ACTION ITEM:
Give again, exactly as written, each line of the material below starting at the line that contains "R210: 68k (GND, U208/PD4)" and ending at the line that contains "U101 pin GND: none -> GND". Both ends count, and no other line does.
•••
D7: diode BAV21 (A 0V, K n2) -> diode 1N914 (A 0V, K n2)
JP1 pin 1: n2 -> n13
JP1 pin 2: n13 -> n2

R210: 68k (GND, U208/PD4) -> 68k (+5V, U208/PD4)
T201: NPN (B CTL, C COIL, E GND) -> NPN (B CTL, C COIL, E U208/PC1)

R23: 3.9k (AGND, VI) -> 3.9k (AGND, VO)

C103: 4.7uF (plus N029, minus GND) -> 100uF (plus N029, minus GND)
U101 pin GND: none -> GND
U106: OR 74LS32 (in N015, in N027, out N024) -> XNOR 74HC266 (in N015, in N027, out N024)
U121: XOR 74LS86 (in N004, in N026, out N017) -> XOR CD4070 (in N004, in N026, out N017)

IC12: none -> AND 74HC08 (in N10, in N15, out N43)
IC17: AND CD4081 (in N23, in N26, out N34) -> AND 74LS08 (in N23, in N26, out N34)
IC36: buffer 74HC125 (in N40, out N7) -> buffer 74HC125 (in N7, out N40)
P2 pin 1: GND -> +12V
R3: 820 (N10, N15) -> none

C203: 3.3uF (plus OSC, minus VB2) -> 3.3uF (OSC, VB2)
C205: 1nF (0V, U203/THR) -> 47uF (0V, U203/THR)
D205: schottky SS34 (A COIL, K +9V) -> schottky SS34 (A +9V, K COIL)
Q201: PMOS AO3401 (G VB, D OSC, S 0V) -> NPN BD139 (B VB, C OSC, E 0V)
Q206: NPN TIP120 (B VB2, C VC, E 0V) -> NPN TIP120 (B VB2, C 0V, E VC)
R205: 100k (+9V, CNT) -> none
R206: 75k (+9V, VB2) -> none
•••
SOLUTION TO THIS TASK:
R210: 68k (GND, U208/PD4) -> 68k (+5V, U208/PD4)
T201: NPN (B CTL, C COIL, E GND) -> NPN (B CTL, C COIL, E U208/PC1)

R23: 3.9k (AGND, VI) -> 3.9k (AGND, VO)

C103: 4.7uF (plus N029, minus GND) -> 100uF (plus N029, minus GND)
U101 pin GND: none -> GND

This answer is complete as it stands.